### PROBLEM STATEMENT
Starting at the first line of the records below, transcribe each line exactly, ending with the line that contains "move: pink tape".

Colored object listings
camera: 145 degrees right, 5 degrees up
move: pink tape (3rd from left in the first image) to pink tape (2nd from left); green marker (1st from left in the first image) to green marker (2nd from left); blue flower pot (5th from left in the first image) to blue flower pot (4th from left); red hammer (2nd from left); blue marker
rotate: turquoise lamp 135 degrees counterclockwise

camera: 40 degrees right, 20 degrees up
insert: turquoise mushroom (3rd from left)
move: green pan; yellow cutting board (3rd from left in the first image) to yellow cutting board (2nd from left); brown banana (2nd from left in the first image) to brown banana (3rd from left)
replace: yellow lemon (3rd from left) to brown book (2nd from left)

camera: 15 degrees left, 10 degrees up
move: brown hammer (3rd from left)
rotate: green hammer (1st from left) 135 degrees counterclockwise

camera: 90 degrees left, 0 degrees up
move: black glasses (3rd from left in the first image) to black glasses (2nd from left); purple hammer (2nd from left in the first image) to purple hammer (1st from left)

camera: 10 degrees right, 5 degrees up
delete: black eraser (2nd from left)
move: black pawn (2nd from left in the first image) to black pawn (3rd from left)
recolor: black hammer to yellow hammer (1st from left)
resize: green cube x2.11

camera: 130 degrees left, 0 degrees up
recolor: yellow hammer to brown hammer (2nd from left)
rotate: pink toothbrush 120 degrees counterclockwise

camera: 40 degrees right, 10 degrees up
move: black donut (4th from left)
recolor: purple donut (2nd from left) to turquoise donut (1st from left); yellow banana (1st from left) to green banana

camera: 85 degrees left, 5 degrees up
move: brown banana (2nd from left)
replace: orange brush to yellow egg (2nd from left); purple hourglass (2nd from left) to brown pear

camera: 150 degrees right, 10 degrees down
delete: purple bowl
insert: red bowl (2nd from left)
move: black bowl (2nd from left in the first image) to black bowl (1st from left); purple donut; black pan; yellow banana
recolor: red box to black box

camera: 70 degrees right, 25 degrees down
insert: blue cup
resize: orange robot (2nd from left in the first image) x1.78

### TASK RESPONSE
camera: 145 degrees right, 5 degrees up
move: pink tape (3rd from left in the first image) to pink tape (2nd from left); green marker (1st from left in the first image) to green marker (2nd from left); blue flower pot (5th from left in the first image) to blue flower pot (4th from left); red hammer (2nd from left); blue marker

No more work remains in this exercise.